[Change listing data]
────────

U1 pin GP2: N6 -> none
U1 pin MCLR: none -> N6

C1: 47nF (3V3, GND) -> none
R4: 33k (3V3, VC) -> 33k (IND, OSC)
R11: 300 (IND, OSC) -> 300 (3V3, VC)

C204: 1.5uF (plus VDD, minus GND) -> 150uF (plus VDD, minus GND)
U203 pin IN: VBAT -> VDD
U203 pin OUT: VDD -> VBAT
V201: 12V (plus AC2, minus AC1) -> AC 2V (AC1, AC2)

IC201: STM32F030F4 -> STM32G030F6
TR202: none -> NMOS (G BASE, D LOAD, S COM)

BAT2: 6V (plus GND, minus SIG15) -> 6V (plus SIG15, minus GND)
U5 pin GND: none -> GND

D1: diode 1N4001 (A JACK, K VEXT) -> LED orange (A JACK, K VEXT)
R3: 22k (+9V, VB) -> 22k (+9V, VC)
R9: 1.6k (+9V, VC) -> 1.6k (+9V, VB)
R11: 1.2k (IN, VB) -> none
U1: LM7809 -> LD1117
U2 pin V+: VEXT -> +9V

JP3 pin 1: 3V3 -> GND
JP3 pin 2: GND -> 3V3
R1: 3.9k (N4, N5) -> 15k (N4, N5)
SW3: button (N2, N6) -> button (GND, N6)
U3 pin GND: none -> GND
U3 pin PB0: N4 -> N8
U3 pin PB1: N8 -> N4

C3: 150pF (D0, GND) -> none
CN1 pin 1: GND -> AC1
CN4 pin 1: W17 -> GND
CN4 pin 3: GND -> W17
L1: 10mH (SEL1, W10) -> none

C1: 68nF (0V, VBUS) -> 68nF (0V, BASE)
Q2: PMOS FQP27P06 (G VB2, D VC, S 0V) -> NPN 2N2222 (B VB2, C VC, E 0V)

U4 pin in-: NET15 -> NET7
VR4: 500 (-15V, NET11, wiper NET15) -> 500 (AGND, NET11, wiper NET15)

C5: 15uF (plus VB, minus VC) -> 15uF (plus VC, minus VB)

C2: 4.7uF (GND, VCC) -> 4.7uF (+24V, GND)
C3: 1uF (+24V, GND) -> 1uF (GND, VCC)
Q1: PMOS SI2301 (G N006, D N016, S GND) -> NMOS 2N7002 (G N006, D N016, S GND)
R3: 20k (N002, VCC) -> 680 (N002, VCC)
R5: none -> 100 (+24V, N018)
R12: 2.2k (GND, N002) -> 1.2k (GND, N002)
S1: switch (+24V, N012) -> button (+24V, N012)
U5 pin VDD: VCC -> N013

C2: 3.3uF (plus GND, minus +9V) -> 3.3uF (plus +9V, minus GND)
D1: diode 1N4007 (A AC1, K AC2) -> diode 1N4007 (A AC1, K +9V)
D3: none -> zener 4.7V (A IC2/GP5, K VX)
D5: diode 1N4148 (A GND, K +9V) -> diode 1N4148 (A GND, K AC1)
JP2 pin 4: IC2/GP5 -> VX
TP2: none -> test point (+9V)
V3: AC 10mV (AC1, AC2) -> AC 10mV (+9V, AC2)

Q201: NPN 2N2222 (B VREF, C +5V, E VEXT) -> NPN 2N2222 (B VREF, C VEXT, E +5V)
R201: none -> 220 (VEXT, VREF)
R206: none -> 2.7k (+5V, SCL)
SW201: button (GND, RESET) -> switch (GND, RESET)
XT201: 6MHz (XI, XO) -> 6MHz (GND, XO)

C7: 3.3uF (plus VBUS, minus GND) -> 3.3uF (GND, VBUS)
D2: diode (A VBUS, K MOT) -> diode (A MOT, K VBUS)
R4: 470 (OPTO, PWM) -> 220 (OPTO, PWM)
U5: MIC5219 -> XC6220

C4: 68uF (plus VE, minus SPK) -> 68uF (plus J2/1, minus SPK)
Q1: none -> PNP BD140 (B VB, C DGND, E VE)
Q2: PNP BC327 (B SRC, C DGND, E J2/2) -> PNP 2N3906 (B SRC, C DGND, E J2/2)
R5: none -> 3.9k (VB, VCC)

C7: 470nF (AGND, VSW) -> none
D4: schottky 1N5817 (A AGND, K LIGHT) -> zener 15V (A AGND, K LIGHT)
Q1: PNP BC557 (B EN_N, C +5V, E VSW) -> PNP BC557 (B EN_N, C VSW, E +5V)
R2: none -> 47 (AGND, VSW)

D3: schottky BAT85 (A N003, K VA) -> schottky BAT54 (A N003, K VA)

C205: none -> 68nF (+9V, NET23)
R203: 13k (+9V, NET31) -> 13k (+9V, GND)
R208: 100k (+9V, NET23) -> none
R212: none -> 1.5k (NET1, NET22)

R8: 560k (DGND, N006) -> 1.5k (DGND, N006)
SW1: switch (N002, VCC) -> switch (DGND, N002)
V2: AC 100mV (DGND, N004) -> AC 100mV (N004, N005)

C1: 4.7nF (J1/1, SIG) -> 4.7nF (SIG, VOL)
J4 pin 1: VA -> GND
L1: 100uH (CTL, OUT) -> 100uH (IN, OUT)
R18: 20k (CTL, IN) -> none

────────

▶ Exercise prompt
From the data above, work out how many lines hold "switch". Answer with the number alone.

▶ Response to the exercise
3